Start
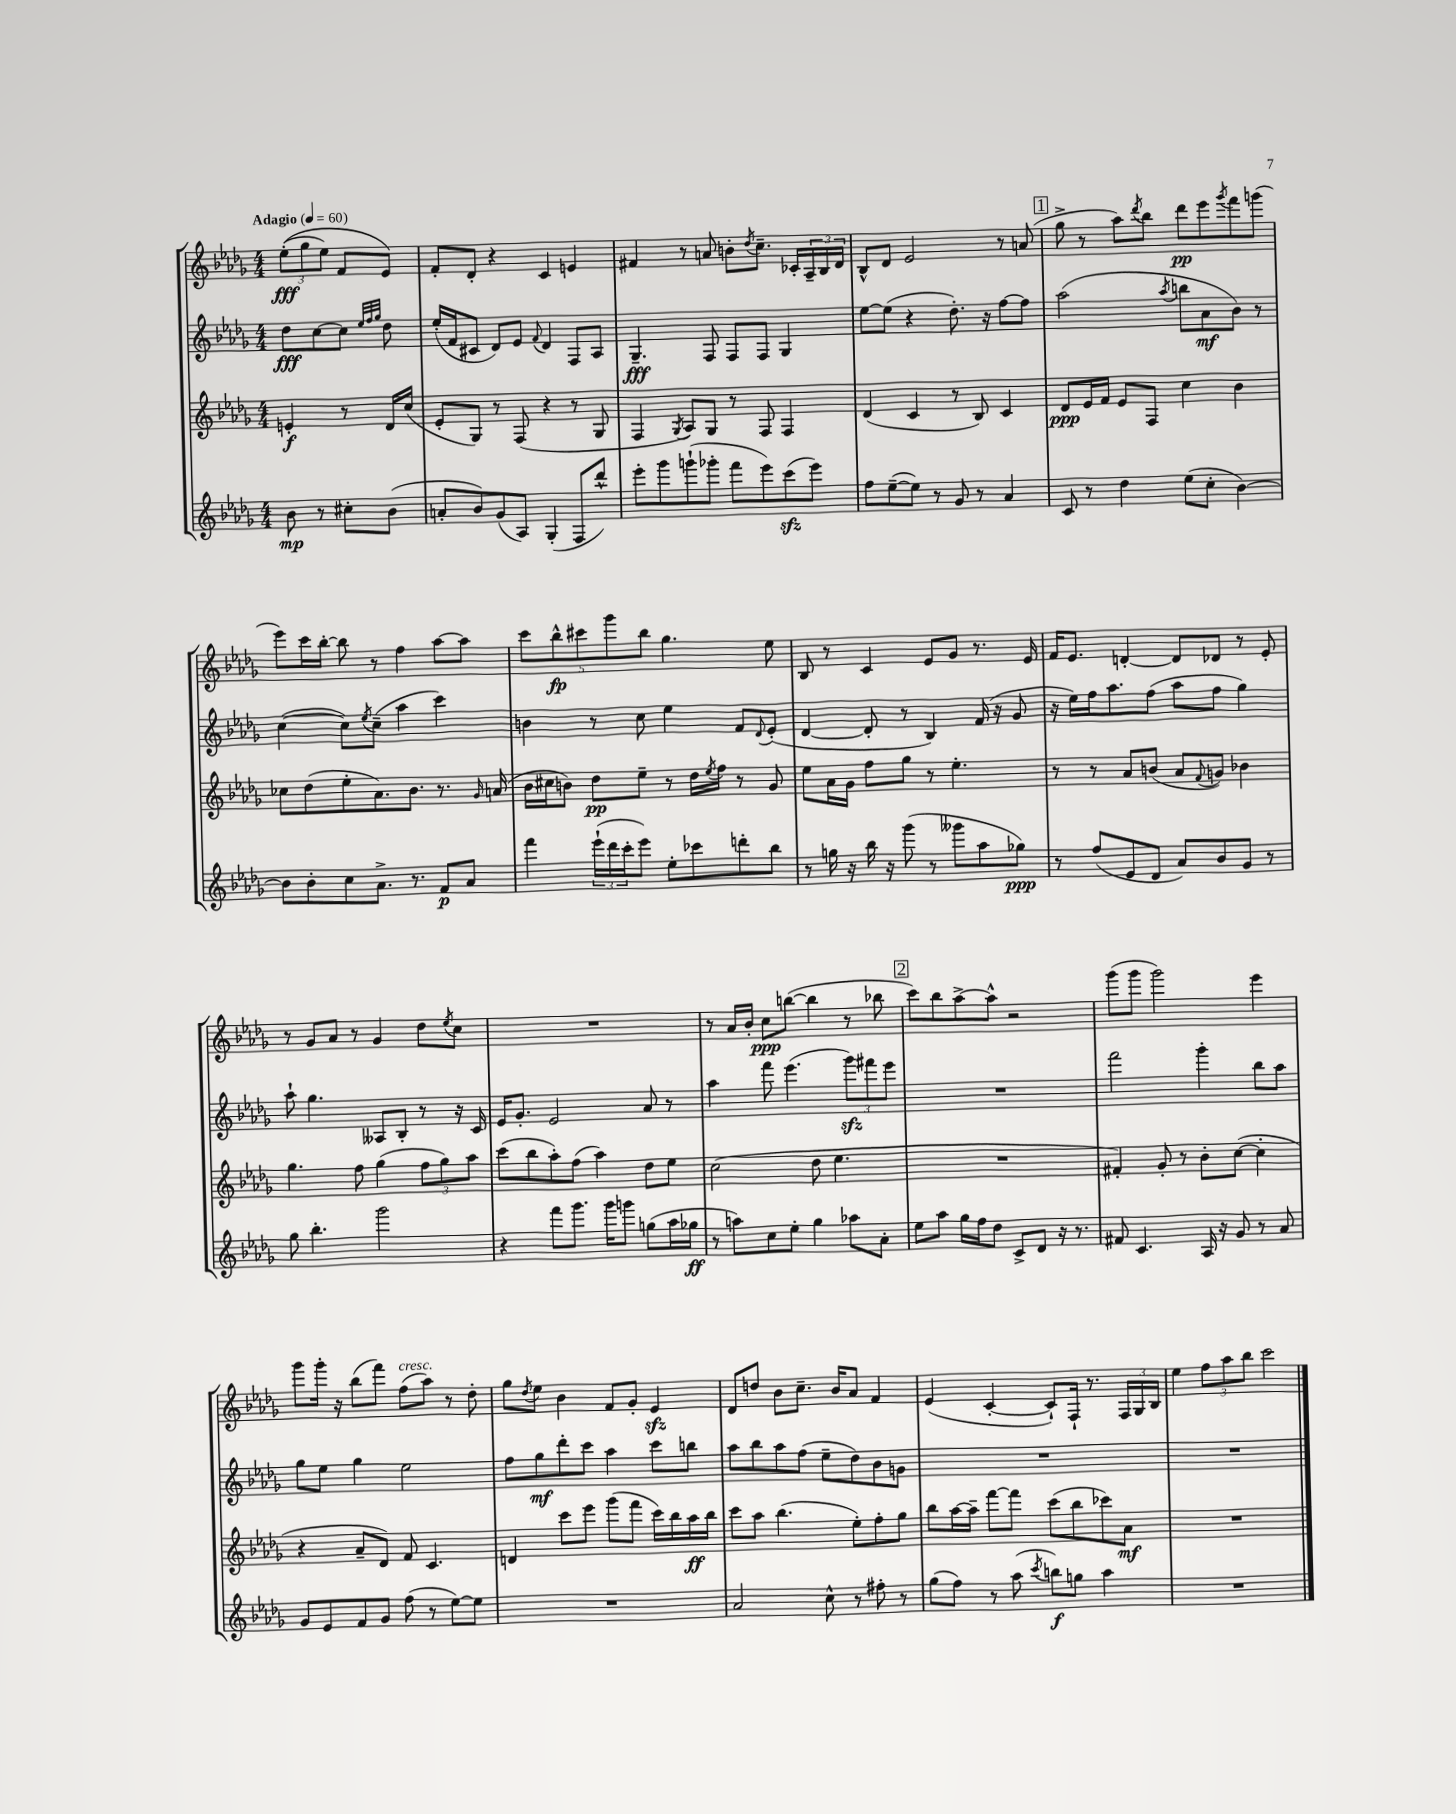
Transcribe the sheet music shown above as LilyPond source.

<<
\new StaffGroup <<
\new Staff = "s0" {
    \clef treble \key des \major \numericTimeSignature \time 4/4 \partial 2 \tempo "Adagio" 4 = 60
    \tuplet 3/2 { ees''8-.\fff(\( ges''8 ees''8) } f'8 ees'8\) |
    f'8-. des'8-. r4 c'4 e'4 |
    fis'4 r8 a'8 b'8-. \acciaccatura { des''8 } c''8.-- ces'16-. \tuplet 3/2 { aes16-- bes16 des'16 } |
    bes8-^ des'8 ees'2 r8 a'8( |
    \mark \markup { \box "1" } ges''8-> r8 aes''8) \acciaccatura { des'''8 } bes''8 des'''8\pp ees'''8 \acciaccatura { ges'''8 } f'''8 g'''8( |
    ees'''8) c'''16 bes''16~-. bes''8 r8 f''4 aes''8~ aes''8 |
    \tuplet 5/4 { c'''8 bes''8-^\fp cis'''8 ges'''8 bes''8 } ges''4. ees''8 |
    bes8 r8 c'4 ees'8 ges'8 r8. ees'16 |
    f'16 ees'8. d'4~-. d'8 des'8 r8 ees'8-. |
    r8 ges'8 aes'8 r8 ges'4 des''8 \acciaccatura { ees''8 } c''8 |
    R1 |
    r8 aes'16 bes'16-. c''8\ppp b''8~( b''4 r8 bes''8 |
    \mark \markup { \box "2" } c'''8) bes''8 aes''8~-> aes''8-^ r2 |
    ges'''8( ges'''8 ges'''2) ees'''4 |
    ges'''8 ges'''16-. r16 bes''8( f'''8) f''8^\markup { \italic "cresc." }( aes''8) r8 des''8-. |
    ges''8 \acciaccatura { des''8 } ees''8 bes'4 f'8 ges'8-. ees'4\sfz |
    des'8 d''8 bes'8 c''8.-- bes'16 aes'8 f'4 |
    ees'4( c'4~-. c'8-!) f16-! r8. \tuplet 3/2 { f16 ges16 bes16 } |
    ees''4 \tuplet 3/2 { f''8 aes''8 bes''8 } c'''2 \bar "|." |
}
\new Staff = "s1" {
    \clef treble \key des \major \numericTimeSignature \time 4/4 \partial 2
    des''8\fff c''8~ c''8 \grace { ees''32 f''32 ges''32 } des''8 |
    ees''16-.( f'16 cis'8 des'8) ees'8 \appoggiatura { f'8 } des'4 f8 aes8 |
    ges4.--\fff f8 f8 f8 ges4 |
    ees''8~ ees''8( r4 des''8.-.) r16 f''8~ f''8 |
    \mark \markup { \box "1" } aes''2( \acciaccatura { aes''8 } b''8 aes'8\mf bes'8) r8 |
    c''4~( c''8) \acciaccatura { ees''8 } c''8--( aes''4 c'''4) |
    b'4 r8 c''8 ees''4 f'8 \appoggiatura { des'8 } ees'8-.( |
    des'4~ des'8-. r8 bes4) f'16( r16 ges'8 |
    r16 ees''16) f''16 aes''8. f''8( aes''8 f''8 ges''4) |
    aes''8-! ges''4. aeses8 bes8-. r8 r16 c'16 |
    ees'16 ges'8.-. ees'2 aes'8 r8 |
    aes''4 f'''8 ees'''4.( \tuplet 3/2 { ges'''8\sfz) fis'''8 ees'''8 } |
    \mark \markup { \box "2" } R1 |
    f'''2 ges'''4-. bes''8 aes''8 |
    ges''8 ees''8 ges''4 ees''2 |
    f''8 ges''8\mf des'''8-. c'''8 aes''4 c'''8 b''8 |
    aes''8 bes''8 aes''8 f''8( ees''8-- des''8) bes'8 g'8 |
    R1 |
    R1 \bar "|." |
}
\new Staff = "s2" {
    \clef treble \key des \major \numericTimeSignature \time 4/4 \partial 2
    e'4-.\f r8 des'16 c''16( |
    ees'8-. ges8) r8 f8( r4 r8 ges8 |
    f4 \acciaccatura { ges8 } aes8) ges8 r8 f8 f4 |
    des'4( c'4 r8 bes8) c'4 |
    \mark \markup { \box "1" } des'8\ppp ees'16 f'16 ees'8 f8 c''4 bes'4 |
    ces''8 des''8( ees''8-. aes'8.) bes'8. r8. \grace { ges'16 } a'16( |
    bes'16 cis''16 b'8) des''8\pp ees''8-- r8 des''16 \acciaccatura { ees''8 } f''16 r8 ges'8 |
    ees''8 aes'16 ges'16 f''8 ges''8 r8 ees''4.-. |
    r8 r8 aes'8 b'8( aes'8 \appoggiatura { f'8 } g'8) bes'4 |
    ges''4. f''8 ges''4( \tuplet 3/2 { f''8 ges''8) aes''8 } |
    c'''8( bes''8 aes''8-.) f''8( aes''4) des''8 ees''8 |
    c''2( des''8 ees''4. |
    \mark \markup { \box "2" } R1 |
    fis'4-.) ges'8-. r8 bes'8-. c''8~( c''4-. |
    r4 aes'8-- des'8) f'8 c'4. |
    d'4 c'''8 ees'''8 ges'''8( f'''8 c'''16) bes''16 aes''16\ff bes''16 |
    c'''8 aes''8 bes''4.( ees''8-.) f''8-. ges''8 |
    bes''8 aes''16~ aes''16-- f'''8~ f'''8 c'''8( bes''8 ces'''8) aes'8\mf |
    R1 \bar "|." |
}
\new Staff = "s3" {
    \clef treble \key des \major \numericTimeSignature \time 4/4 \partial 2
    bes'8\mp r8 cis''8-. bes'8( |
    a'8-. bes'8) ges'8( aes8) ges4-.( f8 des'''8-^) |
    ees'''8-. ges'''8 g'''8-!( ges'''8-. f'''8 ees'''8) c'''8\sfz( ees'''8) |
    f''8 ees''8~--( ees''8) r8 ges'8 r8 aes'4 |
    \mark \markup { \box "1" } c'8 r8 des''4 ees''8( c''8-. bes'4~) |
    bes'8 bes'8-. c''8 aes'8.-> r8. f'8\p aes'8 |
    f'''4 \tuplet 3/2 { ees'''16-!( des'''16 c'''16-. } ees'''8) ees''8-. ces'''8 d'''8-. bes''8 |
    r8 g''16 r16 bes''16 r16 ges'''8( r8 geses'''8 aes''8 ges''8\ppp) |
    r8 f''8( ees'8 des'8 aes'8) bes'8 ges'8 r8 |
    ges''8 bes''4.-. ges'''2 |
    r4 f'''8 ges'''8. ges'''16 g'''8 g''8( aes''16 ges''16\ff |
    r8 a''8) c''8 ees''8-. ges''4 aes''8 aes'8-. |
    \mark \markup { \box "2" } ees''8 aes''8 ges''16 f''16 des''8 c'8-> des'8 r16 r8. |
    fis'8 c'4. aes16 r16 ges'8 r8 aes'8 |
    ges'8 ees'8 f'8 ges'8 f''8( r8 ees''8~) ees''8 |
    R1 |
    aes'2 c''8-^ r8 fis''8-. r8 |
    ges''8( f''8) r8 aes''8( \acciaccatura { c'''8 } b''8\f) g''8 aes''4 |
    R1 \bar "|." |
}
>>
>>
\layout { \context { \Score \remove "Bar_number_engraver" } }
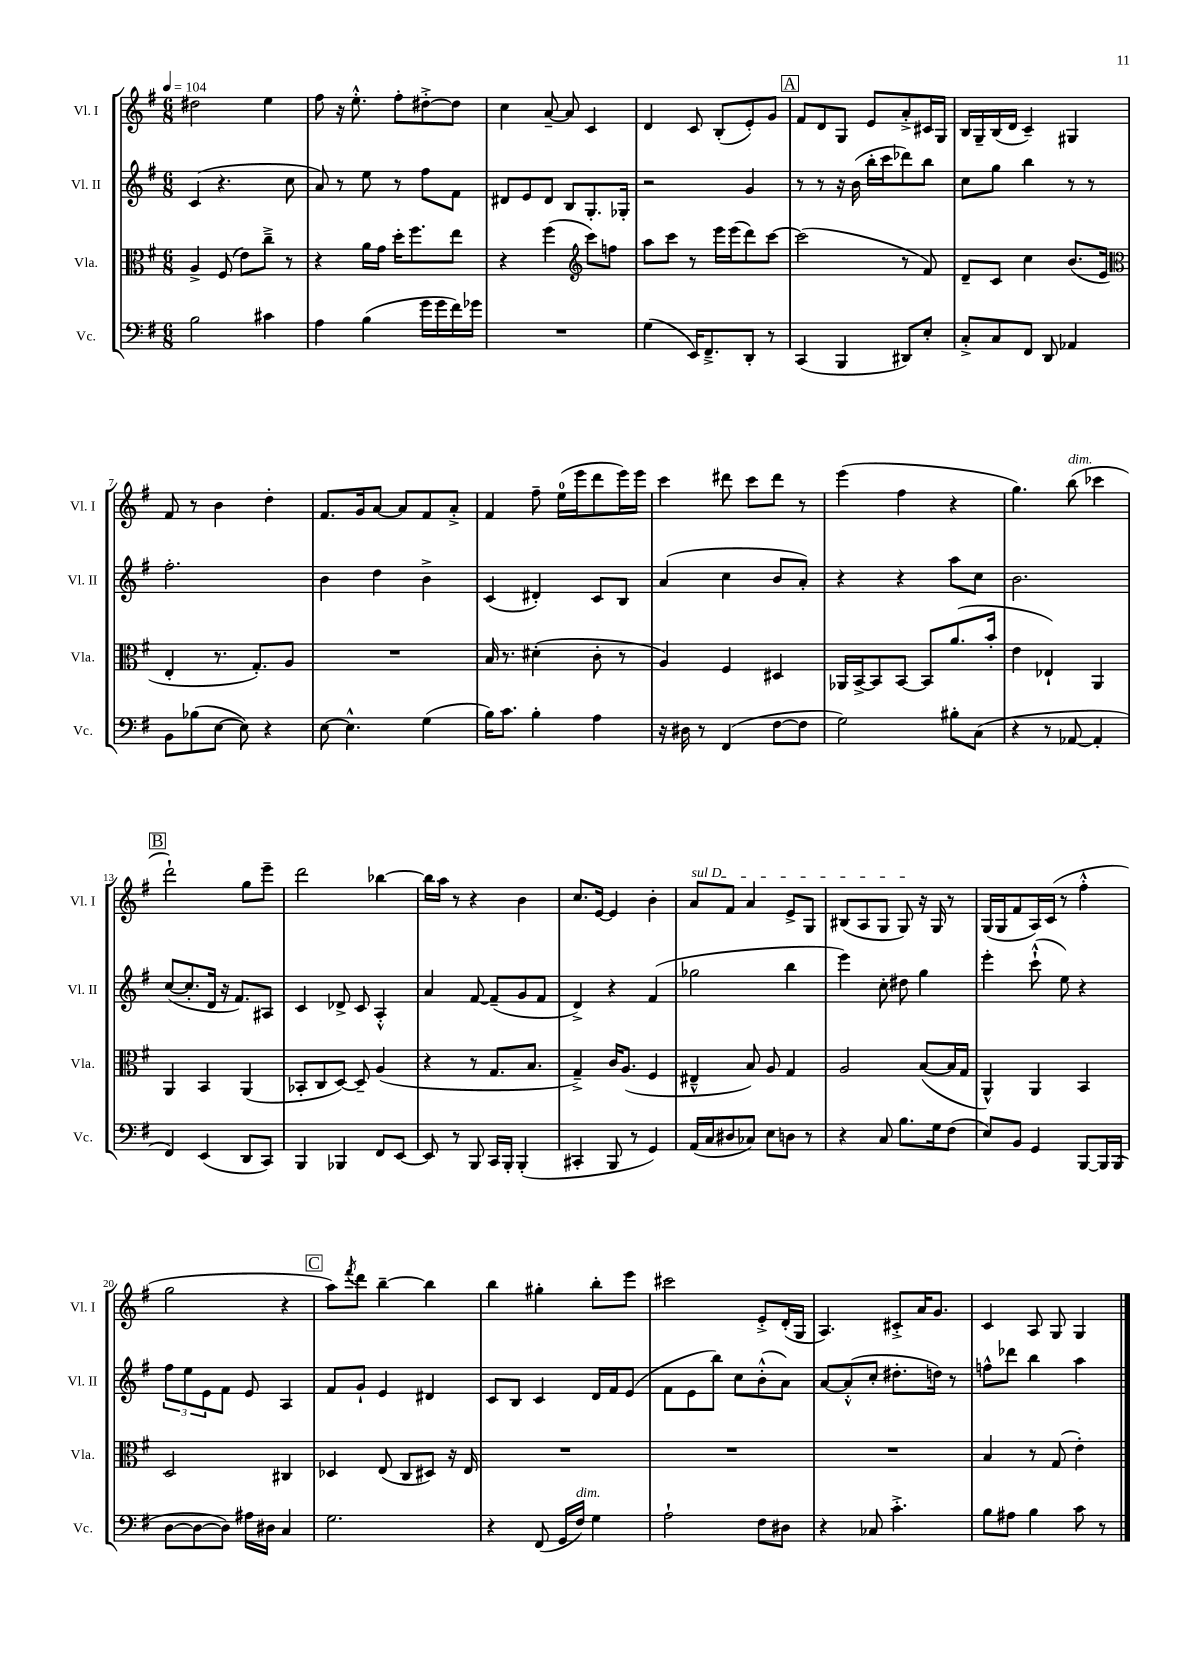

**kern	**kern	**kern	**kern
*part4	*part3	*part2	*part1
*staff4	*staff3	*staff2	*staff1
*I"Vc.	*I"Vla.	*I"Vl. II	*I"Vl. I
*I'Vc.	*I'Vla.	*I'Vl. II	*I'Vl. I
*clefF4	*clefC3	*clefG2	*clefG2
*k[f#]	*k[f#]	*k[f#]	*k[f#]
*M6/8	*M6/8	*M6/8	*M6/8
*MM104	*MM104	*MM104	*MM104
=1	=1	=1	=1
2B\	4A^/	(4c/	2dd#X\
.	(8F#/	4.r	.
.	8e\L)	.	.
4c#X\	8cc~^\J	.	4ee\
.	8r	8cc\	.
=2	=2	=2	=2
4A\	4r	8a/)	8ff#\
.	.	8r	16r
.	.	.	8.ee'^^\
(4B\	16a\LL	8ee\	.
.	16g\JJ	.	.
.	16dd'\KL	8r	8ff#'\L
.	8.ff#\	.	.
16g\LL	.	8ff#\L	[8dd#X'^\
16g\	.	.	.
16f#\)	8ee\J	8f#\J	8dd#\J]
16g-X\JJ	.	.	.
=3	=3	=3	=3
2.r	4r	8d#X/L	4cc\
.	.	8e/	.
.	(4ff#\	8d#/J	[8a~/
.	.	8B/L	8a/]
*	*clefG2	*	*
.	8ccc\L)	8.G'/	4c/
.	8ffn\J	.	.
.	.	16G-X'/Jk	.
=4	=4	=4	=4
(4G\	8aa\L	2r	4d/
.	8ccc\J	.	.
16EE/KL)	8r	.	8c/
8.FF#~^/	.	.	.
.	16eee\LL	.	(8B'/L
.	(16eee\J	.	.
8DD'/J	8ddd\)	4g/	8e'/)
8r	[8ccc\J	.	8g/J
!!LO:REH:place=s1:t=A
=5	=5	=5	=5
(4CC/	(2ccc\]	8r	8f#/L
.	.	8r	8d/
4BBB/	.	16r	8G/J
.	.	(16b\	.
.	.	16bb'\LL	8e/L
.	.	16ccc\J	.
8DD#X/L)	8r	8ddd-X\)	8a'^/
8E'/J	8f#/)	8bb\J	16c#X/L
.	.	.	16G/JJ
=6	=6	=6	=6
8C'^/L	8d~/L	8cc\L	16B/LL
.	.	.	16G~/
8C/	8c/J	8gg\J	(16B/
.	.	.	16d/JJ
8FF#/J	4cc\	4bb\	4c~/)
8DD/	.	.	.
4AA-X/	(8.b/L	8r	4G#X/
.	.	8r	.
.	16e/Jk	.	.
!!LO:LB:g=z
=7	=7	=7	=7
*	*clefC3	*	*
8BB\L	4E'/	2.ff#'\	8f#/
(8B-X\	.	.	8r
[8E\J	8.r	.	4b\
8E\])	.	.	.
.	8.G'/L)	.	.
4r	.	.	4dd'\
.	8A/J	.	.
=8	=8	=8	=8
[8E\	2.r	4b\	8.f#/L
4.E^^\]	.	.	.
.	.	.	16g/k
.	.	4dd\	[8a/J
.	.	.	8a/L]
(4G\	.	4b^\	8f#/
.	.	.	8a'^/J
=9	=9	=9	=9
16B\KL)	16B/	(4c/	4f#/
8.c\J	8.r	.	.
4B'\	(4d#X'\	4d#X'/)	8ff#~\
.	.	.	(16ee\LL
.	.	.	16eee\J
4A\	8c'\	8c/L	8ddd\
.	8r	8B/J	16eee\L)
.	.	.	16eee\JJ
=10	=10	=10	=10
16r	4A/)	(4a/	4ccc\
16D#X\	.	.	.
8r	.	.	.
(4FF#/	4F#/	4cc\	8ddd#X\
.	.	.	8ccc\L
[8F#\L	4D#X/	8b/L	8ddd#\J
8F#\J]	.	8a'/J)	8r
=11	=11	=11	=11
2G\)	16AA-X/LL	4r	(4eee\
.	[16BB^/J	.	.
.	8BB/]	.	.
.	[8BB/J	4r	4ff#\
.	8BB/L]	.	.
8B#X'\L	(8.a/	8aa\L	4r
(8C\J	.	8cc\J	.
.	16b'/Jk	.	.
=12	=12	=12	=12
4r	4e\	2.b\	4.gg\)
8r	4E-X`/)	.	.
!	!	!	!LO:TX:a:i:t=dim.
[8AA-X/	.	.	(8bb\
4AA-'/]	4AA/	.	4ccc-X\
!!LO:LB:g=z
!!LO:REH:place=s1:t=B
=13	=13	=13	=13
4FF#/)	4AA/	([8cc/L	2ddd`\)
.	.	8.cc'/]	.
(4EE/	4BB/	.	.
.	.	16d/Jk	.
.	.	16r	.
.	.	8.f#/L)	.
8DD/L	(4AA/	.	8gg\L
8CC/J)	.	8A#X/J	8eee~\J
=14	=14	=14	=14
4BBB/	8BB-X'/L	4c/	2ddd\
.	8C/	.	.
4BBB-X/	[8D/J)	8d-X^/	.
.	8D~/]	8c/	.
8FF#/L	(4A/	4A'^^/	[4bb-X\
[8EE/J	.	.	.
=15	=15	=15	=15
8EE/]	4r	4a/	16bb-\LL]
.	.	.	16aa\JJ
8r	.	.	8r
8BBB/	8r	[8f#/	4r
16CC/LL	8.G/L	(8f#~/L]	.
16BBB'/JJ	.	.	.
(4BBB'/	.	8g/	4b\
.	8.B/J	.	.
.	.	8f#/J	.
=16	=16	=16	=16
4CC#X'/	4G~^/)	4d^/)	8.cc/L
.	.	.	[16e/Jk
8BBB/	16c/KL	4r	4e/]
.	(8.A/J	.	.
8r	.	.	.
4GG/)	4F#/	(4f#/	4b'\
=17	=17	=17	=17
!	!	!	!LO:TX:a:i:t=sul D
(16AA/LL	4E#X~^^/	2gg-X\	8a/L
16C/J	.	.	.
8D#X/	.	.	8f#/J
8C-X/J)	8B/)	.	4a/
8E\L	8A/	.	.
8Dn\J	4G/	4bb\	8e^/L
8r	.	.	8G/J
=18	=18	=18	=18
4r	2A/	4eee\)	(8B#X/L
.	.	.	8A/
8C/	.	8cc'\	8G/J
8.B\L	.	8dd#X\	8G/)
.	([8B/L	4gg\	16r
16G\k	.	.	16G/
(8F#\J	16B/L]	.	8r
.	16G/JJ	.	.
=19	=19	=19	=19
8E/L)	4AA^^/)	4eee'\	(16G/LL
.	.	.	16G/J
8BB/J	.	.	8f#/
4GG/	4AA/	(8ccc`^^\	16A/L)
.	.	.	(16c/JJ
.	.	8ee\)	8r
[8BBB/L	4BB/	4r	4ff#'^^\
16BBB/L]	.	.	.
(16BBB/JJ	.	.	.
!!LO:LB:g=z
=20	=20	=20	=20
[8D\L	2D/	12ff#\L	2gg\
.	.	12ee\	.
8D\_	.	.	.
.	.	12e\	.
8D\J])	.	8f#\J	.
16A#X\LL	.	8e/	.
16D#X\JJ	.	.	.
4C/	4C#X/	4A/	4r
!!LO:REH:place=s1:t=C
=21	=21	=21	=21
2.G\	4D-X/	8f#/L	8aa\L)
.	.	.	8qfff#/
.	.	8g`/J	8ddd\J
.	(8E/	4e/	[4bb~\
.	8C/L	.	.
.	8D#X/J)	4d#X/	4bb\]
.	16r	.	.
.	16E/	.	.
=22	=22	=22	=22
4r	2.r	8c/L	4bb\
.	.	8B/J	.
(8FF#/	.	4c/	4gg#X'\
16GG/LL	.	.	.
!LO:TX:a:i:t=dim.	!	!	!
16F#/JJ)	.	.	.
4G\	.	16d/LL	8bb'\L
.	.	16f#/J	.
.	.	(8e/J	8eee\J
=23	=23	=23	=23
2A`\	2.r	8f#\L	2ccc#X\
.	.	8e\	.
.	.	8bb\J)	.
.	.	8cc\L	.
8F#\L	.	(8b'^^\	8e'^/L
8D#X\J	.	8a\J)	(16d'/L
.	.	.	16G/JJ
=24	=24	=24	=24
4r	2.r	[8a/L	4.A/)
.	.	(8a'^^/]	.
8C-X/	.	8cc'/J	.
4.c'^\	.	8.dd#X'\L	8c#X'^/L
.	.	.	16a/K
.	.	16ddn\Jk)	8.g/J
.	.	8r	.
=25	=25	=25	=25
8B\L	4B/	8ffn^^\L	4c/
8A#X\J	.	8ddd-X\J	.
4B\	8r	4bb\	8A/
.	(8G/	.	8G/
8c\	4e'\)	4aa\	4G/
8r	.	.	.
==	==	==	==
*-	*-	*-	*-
End
* _DESCRIPTION OF THE TASK_:
Report each line of the items above that contains the string "grace".

* _WORKED ANSWER_:
    des''8\fff c''8~ c''8 \grace { ees''32 f''32 ges''32 } des''8 |
    ces''8 des''8( ees''8-. aes'8.) bes'8. r8. \grace { ges'16 } a'16( |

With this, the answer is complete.